*Prompt*. Extract the complete data exactly as given.

** BEGIN Materials provided **

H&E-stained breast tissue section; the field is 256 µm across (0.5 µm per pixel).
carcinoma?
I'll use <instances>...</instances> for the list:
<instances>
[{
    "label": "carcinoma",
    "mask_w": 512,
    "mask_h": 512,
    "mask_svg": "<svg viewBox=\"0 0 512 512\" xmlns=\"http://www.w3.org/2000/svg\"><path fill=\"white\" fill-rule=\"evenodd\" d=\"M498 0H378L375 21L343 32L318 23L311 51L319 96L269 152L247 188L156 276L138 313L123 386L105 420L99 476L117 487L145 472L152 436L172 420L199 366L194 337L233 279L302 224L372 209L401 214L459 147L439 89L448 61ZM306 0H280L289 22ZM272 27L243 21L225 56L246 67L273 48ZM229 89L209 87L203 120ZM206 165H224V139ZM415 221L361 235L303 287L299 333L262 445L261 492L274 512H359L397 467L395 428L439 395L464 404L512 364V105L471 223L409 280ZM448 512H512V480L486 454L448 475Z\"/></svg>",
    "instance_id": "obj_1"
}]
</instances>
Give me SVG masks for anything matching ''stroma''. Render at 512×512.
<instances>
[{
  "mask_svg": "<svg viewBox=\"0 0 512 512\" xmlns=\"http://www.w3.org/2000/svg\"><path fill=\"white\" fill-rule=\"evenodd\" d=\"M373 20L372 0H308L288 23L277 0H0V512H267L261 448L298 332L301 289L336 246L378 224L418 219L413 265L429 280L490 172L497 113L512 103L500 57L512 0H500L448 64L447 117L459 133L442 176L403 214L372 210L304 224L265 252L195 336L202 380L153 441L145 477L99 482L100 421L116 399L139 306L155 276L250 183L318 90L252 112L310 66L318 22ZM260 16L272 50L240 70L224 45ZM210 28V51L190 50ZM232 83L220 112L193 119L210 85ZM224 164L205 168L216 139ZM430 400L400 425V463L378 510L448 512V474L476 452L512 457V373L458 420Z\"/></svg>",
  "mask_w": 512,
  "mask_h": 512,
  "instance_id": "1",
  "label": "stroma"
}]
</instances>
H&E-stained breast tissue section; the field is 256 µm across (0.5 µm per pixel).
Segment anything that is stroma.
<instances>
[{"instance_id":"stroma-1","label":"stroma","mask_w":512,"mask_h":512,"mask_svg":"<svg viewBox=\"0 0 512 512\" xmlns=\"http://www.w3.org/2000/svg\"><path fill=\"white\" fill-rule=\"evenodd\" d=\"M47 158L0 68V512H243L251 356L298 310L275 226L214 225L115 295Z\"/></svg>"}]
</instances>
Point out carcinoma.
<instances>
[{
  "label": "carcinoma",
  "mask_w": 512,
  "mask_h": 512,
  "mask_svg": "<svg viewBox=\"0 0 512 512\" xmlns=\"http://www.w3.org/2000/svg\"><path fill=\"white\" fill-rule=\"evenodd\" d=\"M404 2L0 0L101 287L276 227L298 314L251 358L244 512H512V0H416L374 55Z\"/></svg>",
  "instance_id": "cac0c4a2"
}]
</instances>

** END Materials provided **

*Answer in full*.
H&E-stained breast tissue section; the field is 256 µm across (0.5 µm per pixel).
carcinoma?
I'll use <instances>...</instances> for the list:
<instances>
[{
    "label": "carcinoma",
    "mask_w": 512,
    "mask_h": 512,
    "mask_svg": "<svg viewBox=\"0 0 512 512\" xmlns=\"http://www.w3.org/2000/svg\"><path fill=\"white\" fill-rule=\"evenodd\" d=\"M498 0H378L375 21L343 32L318 23L311 51L319 96L269 152L247 188L156 276L138 313L123 386L105 420L99 476L117 487L145 472L152 436L172 420L199 366L194 337L233 279L302 224L372 209L401 214L459 147L439 89L448 61ZM306 0H280L289 22ZM272 27L243 21L225 56L246 67L273 48ZM229 89L209 87L203 120ZM206 165H224V139ZM415 221L361 235L303 287L299 333L262 445L261 492L274 512H359L397 467L395 428L439 395L464 404L512 364V105L471 223L409 280ZM448 512H512V480L486 454L448 475Z\"/></svg>",
    "instance_id": "obj_1"
}]
</instances>
Give me SVG masks for anything matching ''stroma''. Render at 512×512.
<instances>
[{
  "mask_svg": "<svg viewBox=\"0 0 512 512\" xmlns=\"http://www.w3.org/2000/svg\"><path fill=\"white\" fill-rule=\"evenodd\" d=\"M373 20L372 0H308L288 23L277 0H0V512H267L261 448L298 332L301 289L336 246L378 224L418 219L413 265L429 280L490 172L497 113L512 103L500 57L512 0H500L448 64L447 117L459 133L442 176L403 214L372 210L304 224L265 252L195 336L202 380L153 441L145 477L99 482L100 421L116 399L139 306L155 276L250 183L318 90L252 112L310 66L318 22ZM260 16L272 50L240 70L224 45ZM210 28V51L190 50ZM232 83L220 112L193 119L210 85ZM224 164L205 168L216 139ZM430 400L400 425V463L378 510L448 512V474L476 452L512 457V373L458 420Z\"/></svg>",
  "mask_w": 512,
  "mask_h": 512,
  "instance_id": "1",
  "label": "stroma"
}]
</instances>
H&E-stained breast tissue section; the field is 256 µm across (0.5 µm per pixel).
Segment anything that is stroma.
<instances>
[{"instance_id":"stroma-1","label":"stroma","mask_w":512,"mask_h":512,"mask_svg":"<svg viewBox=\"0 0 512 512\" xmlns=\"http://www.w3.org/2000/svg\"><path fill=\"white\" fill-rule=\"evenodd\" d=\"M47 158L0 68V512H243L251 356L298 310L275 226L214 225L115 295Z\"/></svg>"}]
</instances>
Point out carcinoma.
<instances>
[{
  "label": "carcinoma",
  "mask_w": 512,
  "mask_h": 512,
  "mask_svg": "<svg viewBox=\"0 0 512 512\" xmlns=\"http://www.w3.org/2000/svg\"><path fill=\"white\" fill-rule=\"evenodd\" d=\"M404 2L0 0L101 287L276 227L298 314L251 358L244 512H512V0H416L374 55Z\"/></svg>",
  "instance_id": "cac0c4a2"
}]
</instances>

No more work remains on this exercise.